### WHAT NEEDS TO BE DONE
Which lines in the data below contain the word "none"? Copy each of them.
*** INPUT DATA ***
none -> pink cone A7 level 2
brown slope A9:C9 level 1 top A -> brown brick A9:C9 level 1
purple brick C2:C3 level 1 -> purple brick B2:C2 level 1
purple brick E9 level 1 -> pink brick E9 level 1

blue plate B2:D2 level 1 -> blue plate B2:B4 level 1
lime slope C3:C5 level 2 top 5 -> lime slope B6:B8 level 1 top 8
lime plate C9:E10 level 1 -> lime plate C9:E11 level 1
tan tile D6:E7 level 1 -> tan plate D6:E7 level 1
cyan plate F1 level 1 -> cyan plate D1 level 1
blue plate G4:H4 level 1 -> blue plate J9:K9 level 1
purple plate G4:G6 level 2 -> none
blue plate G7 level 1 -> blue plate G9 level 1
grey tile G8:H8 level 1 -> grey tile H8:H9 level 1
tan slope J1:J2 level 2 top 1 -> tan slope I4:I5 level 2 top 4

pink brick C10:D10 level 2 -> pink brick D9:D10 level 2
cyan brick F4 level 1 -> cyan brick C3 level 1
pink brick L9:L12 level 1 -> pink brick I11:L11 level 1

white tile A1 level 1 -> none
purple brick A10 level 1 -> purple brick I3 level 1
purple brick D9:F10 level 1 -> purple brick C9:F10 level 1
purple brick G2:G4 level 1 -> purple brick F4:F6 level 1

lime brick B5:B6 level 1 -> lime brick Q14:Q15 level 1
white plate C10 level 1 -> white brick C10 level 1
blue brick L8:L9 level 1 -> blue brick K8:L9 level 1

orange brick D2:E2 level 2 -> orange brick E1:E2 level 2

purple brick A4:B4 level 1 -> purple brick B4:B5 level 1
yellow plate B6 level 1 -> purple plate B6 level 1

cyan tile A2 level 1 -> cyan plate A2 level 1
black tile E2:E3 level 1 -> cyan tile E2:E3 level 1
*** End of INPUT DATA ***
### COMPLETED EXERCISE
none -> pink cone A7 level 2
purple plate G4:G6 level 2 -> none
white tile A1 level 1 -> none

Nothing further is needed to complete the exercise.